What the task asks: Locate each line in the material that contains the word "Give" and copy it out. Case counts.

BEGIN Provided records

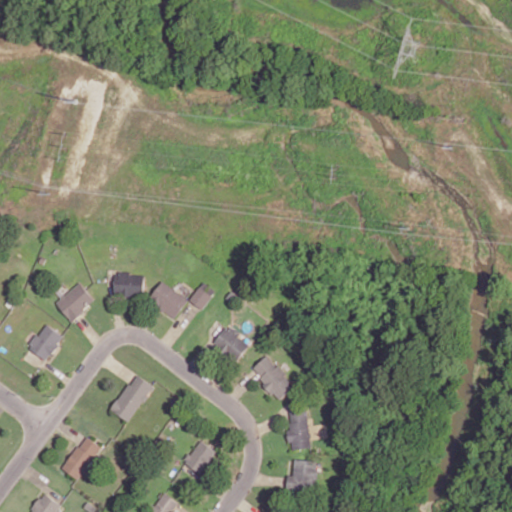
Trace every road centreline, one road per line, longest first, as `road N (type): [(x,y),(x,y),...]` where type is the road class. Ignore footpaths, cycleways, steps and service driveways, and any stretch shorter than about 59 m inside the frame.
road 1 (residential): [(102,351),(126,336),(148,342),(238,412),(254,448)]
road 2 (residential): [(0,491),(102,351)]
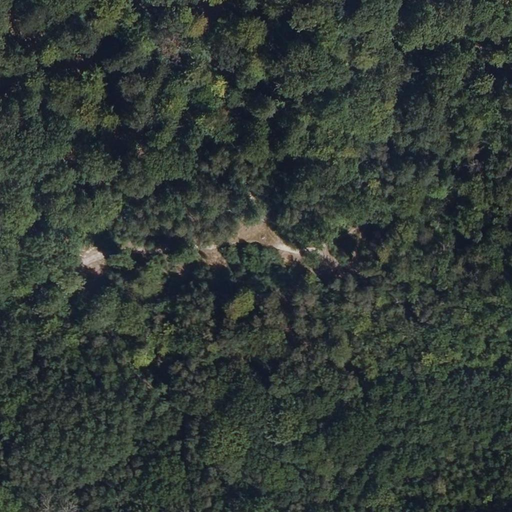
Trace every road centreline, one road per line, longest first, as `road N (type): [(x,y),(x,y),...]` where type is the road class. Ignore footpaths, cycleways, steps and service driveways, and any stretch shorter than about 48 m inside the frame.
road 1 (track): [(356,379),(343,297),(347,272),(399,133),(444,74),(472,59),(511,64)]
road 2 (unknown): [(511,362),(356,379)]
road 3 (track): [(319,511),(345,441),(356,379)]
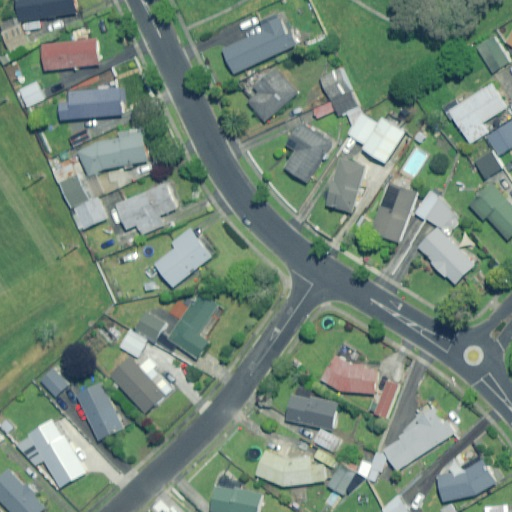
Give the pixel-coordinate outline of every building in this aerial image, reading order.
[(15,0),(20,24),(26,23),(41,20),(78,14),(75,0),(15,0)] [(295,48),(282,19),(264,27),(266,32),(223,52),(234,76),(295,48)] [(30,46),(21,26),(2,34),(11,54),(30,46)] [(99,66),(96,41),(42,47),(44,73),(99,66)] [(509,65),(495,41),(478,50),(492,75),(509,65)] [(299,96),(278,70),(245,97),(267,123),(299,96)] [(320,81),(331,102),(311,112),(316,122),(336,111),(339,118),(358,108),(339,71),(320,81)] [(46,101),(38,83),(20,92),(28,109),(46,101)] [(508,109),(493,86),(450,114),(471,146),(489,134),(483,125),(508,109)] [(125,116),(122,89),(71,94),(72,103),(59,105),(61,122),(125,116)] [(363,116),(350,137),(366,146),(364,149),(388,164),(407,135),(385,121),(381,127),(363,116)] [(334,146),(300,123),(294,133),(290,139),(301,146),(286,169),(309,184),(334,146)] [(73,149),(92,140),(86,128),(68,137),(73,149)] [(90,179),(105,172),(150,163),(144,135),(99,143),(79,153),(90,179)] [(502,171),(487,146),(470,156),(485,181),(502,171)] [(427,157),(413,148),(399,172),(414,180),(427,157)] [(368,169),(341,160),(325,206),(352,215),(368,169)] [(71,212),(99,200),(106,196),(98,179),(82,186),(78,177),(59,186),(71,212)] [(511,238),(511,205),(493,185),(481,195),(483,197),(471,207),(484,222),(488,219),(508,242),(511,238)] [(177,211),(167,186),(116,208),(126,232),(138,227),(142,237),(165,227),(161,218),(177,211)] [(418,196),(390,186),(372,233),(400,244),(418,196)] [(463,221),(433,194),(417,212),(437,230),(419,250),(433,262),(431,264),(457,288),(479,263),(449,237),(463,221)] [(99,200),(71,212),(81,233),(108,220),(99,200)] [(213,259),(191,230),(173,245),(177,250),(156,266),(174,289),(213,259)] [(163,334),(168,327),(146,314),(134,333),(149,342),(194,368),(210,342),(208,341),(219,322),(214,319),(220,308),(199,295),(190,311),(176,302),(169,314),(181,322),(171,339),(163,334)] [(149,342),(134,333),(131,331),(121,348),(139,359),(149,342)] [(147,415),(167,398),(175,391),(155,368),(147,375),(133,359),(113,377),(147,415)] [(380,371),(335,359),(328,384),(377,398),(373,414),(391,419),(399,386),(377,380),(380,371)] [(70,386),(55,369),(41,382),(56,399),(70,386)] [(124,430),(103,385),(78,398),(100,442),(124,430)] [(340,404),(290,395),(285,421),(322,430),(315,444),(336,454),(343,440),(334,436),(340,404)] [(445,425),(436,409),(416,422),(419,427),(400,439),(402,441),(384,452),(397,473),(457,434),(449,422),(445,425)] [(89,473),(55,421),(19,445),(35,469),(45,462),(63,490),(89,473)] [(262,451),(253,477),(284,488),(326,483),(324,465),(312,467),(311,459),(290,461),(262,451)] [(388,459),(377,454),(371,466),(364,462),(358,475),(375,484),(388,459)] [(499,485),(486,461),(469,471),(435,478),(441,504),(477,497),(499,485)] [(355,479),(342,469),(328,487),(341,497),(355,479)] [(27,490),(10,471),(0,480),(0,501),(10,511),(44,511),(48,509),(29,489),(27,490)] [(260,511),(263,496),(216,487),(211,511),(260,511)] [(383,511),(408,511),(400,497),(383,511)]
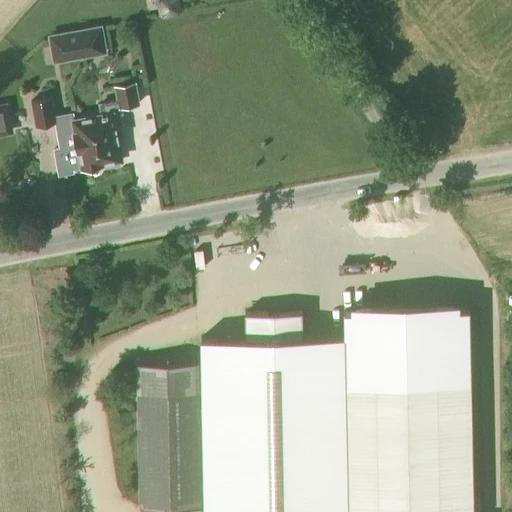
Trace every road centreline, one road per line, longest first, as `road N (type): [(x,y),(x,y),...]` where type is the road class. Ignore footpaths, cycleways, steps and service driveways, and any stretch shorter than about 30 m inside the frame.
road 1 (tertiary): [(0,260),(424,180)]
road 2 (unclassified): [(424,180),(376,92),(305,0)]
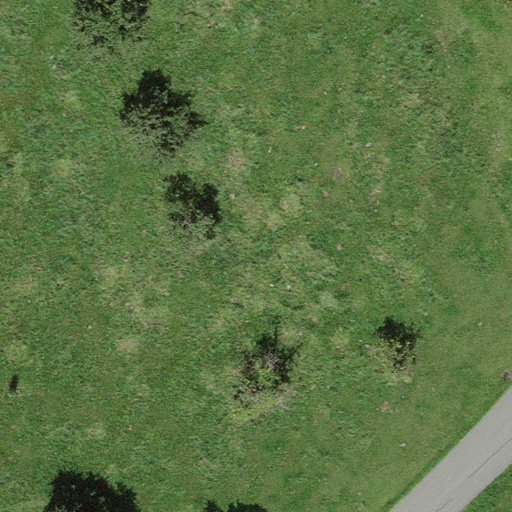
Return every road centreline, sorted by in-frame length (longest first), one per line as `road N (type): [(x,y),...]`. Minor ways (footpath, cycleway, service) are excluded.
road 1 (track): [(511,217),(417,0)]
road 2 (unclassified): [(422,511),(511,427)]
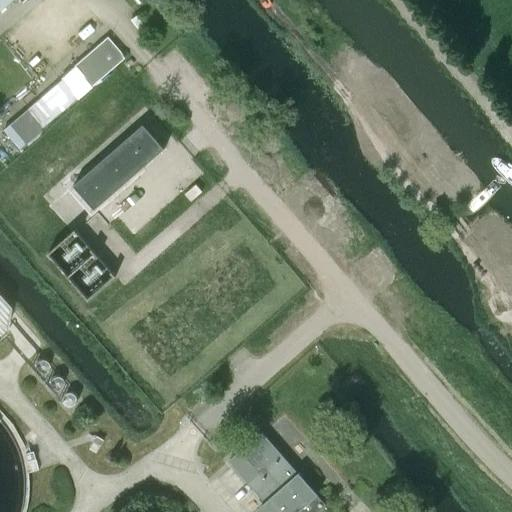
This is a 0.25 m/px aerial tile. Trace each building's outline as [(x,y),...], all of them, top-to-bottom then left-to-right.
[(0,0),(0,10),(11,0),(0,0)] [(91,86),(123,58),(106,39),(74,66),(91,86)] [(429,151),(411,128),(407,130),(400,122),(388,132),(390,134),(381,141),(386,147),(386,148),(404,171),(429,151)] [(163,148),(141,125),(74,186),(96,209),(163,148)] [(454,187),(445,176),(447,173),(429,151),(404,171),(422,193),(423,193),(432,204),(454,187)] [(202,192),(196,185),(184,194),(190,201),(202,192)] [(469,249),(508,299),(511,295),(511,259),(491,233),(469,249)] [(0,336),(8,330),(9,307),(0,296),(0,336)] [(255,507),(259,511),(311,511),(321,505),(257,430),(224,459),(261,502),(255,507)] [(96,435),(88,447),(96,452),(103,439),(96,435)]
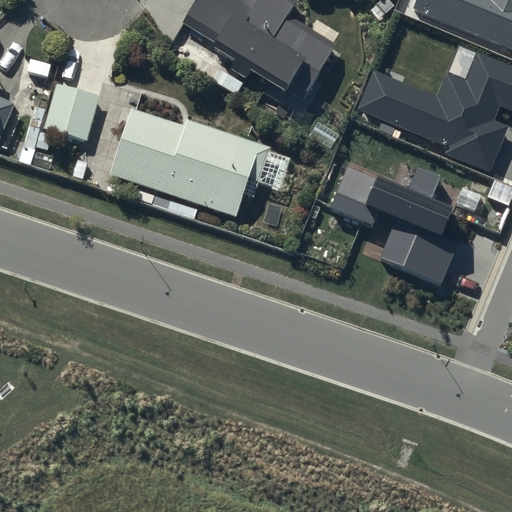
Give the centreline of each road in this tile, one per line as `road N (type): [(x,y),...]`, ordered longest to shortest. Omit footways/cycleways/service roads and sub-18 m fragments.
road 1 (residential): [(0,238),(465,397)]
road 2 (residential): [(511,283),(465,397)]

END Provided records

Exercise answer:
Give the pixel-coordinate outline of every building in this aerial image, reading order.
Give the centreline of each road in this tile, one per line as `road N (type): [(x,y),...]`, ordered longest to shortest. Omit footways/cycleways/service roads and sub-18 m fragments.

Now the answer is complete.